-- Problem description --
Retype only the lines from the top of the records to the line with "The blue_can at", including that line but none of the pictures.

+++ Data records

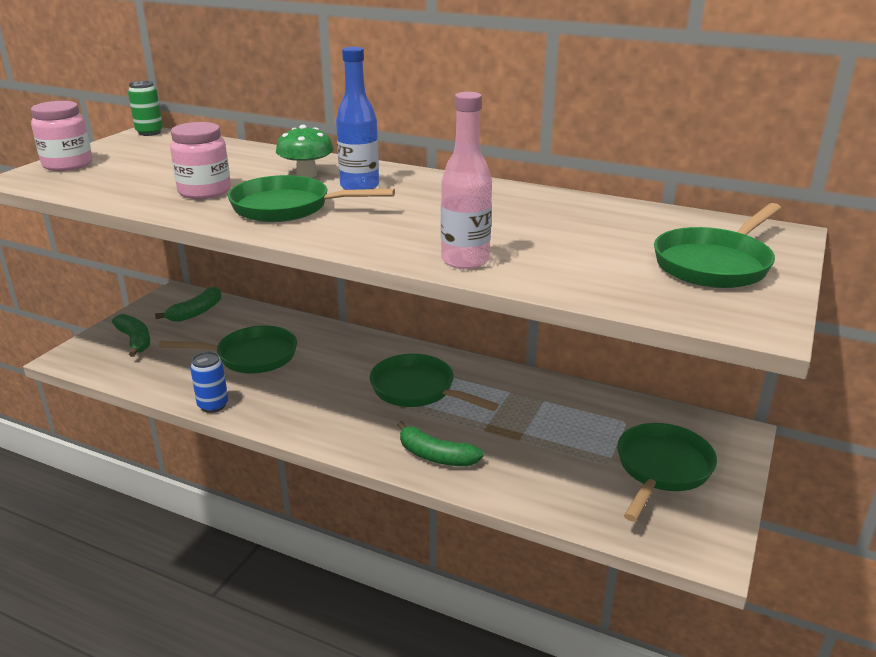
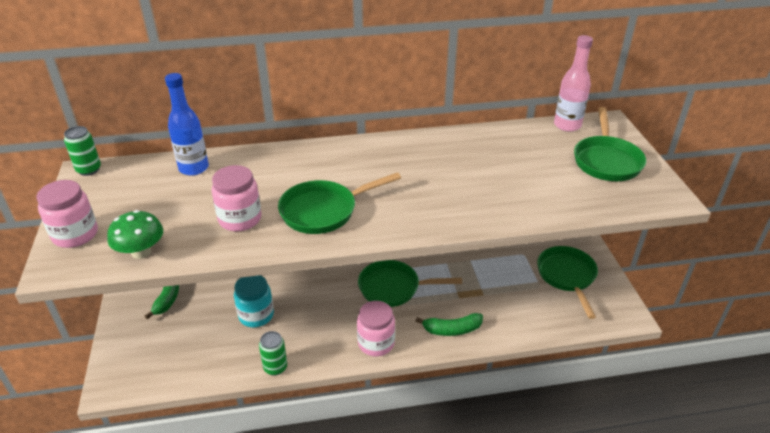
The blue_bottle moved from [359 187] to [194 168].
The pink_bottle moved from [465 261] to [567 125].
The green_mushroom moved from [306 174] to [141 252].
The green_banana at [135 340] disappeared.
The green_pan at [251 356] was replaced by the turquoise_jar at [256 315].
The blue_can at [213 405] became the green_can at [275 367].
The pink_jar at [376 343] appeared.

++++++

-- Result of this task --
The blue_bottle moved from [359 187] to [194 168].
The pink_bottle moved from [465 261] to [567 125].
The green_mushroom moved from [306 174] to [141 252].
The green_banana at [135 340] disappeared.
The green_pan at [251 356] was replaced by the turquoise_jar at [256 315].
The blue_can at [213 405] became the green_can at [275 367].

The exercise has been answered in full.